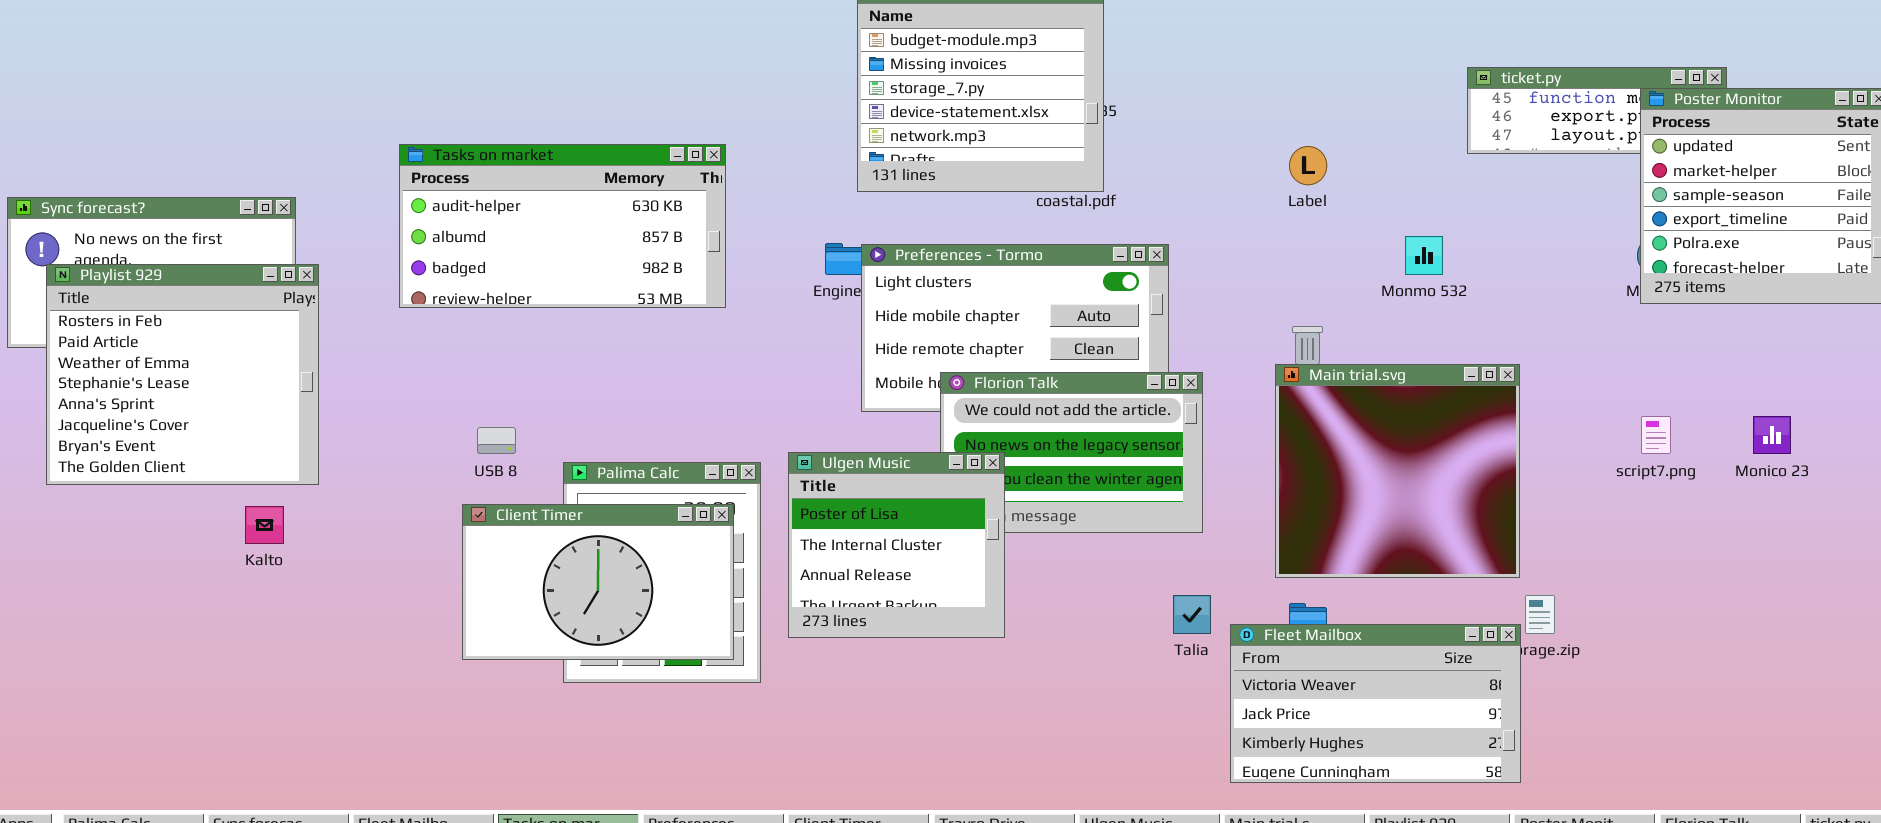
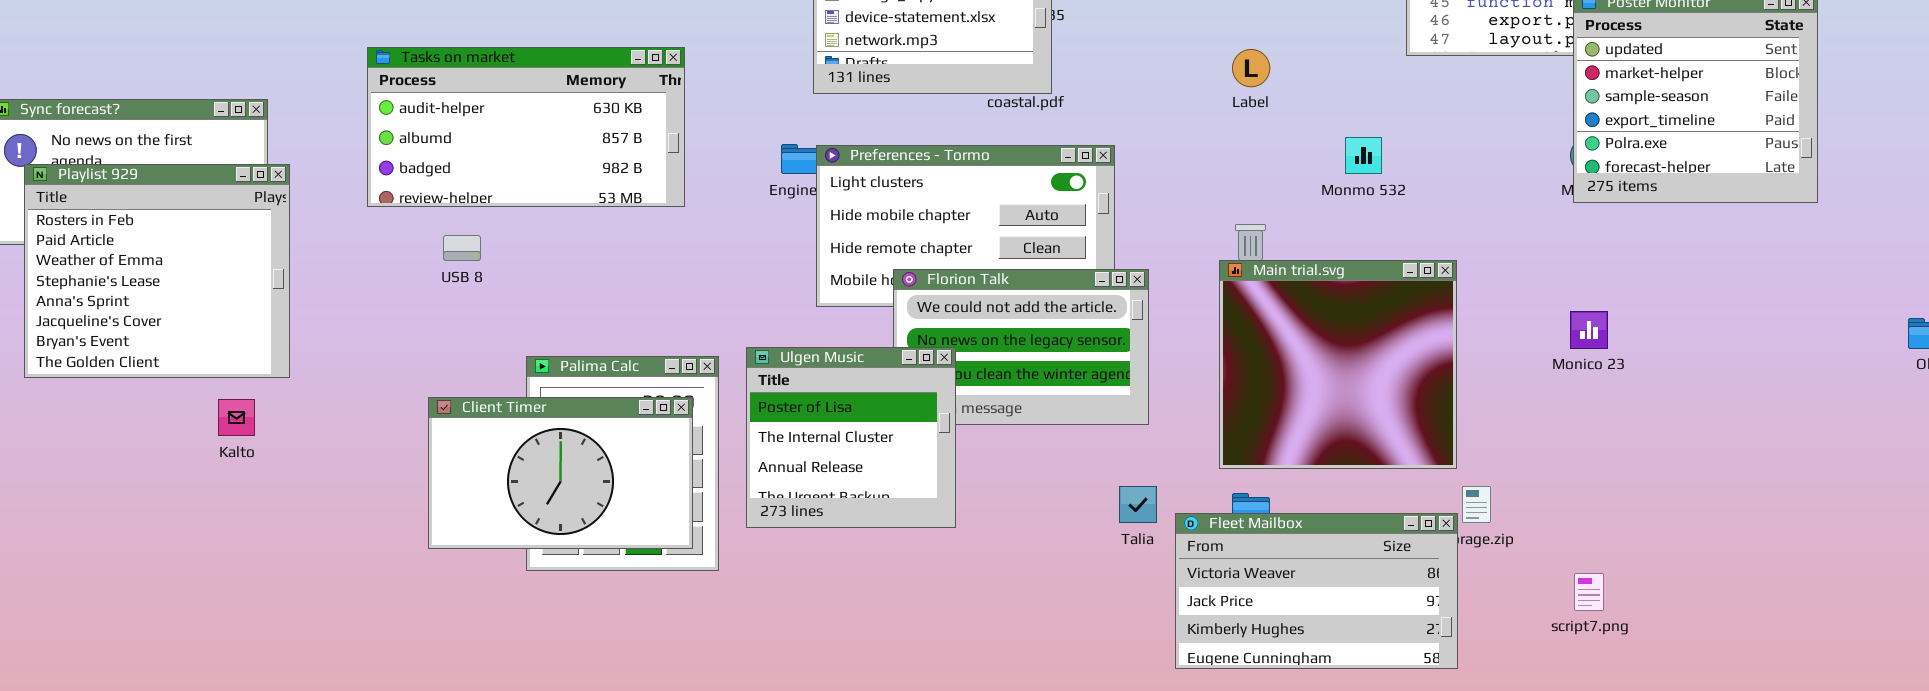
script7.png: [1641,416,1671,454] -> [1574,573,1604,611], moved
Monico 23: [1753,416,1791,454] -> [1570,311,1608,349], moved
USB 8: [477,427,516,454] -> [443,235,481,261], moved

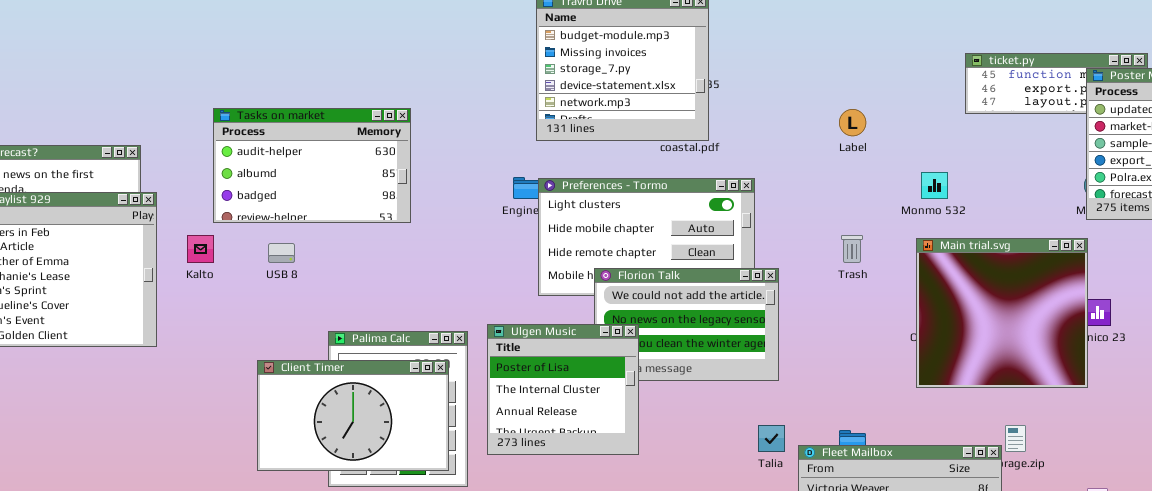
Tasks on market: [367,47,685,207] -> [213,108,411,223], resized
Main trial.svg: [1219,260,1457,469] -> [916,238,1088,388], moved
Kalto: [218,399,255,436] -> [187,235,214,263], moved

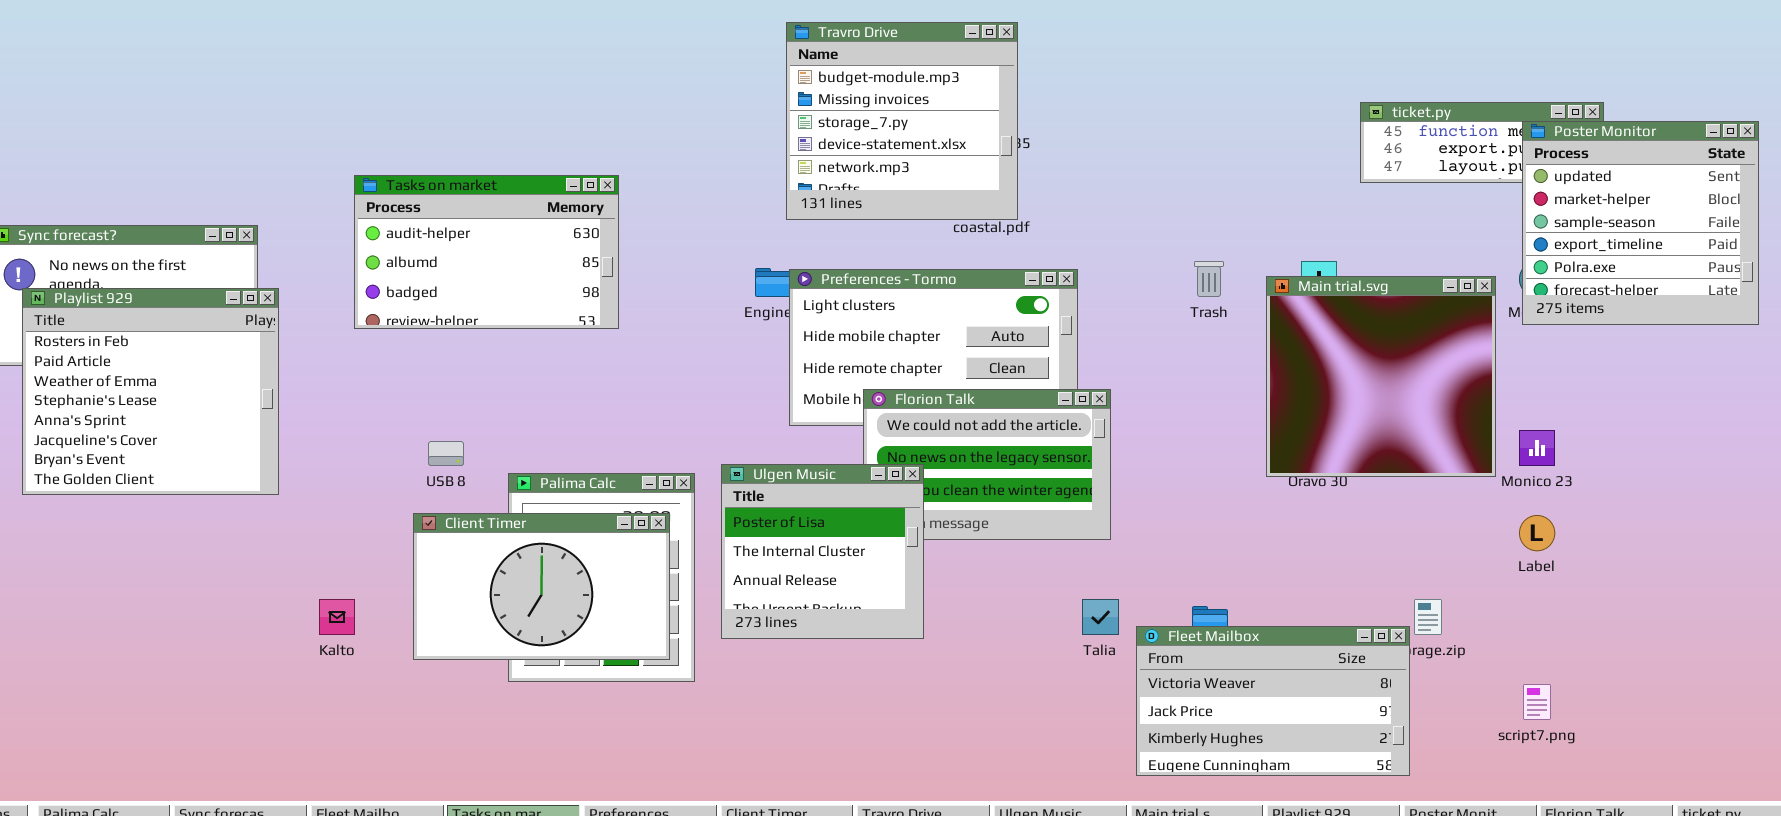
Label: [839,109,866,136] -> [1519,515,1555,551], moved
Kalto: [187,235,214,263] -> [319,599,355,635], moved
Trash: [841,235,863,263] -> [1194,261,1224,297], moved
Main trial.svg: [916,238,1088,388] -> [1266,276,1496,477], moved
USB 8: [268,243,295,263] -> [428,441,464,466], moved

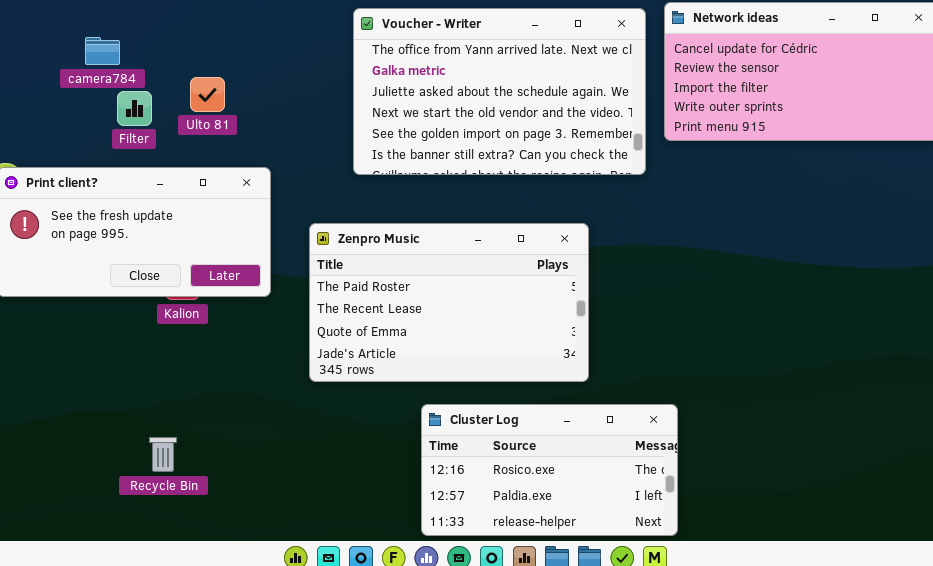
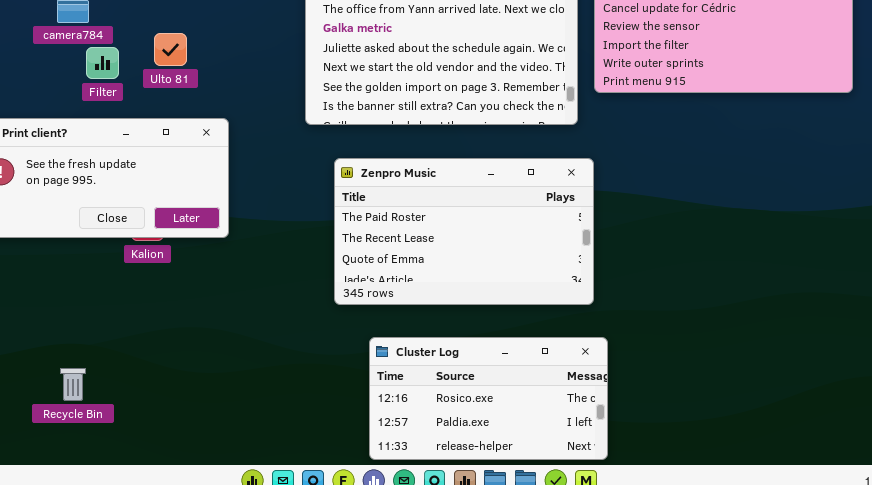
Zenpro Music: [309,223,589,382] -> [334,158,594,305], moved
Recycle Bin: [149,437,177,472] -> [60,368,86,401], moved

- [The problem]: None of the pictures belongs in the answer, but all the entries must be repeated exactly.

- [Task solution]:
script7.png: [1641,416,1671,454] -> [1574,573,1604,611], moved
Monico 23: [1753,416,1791,454] -> [1570,311,1608,349], moved
USB 8: [477,427,516,454] -> [443,235,481,261], moved

Tasks on market: [367,47,685,207] -> [213,108,411,223], resized
Main trial.svg: [1219,260,1457,469] -> [916,238,1088,388], moved
Kalto: [218,399,255,436] -> [187,235,214,263], moved

Label: [839,109,866,136] -> [1519,515,1555,551], moved
Kalto: [187,235,214,263] -> [319,599,355,635], moved
Trash: [841,235,863,263] -> [1194,261,1224,297], moved
Main trial.svg: [916,238,1088,388] -> [1266,276,1496,477], moved
USB 8: [268,243,295,263] -> [428,441,464,466], moved

Zenpro Music: [309,223,589,382] -> [334,158,594,305], moved
Recycle Bin: [149,437,177,472] -> [60,368,86,401], moved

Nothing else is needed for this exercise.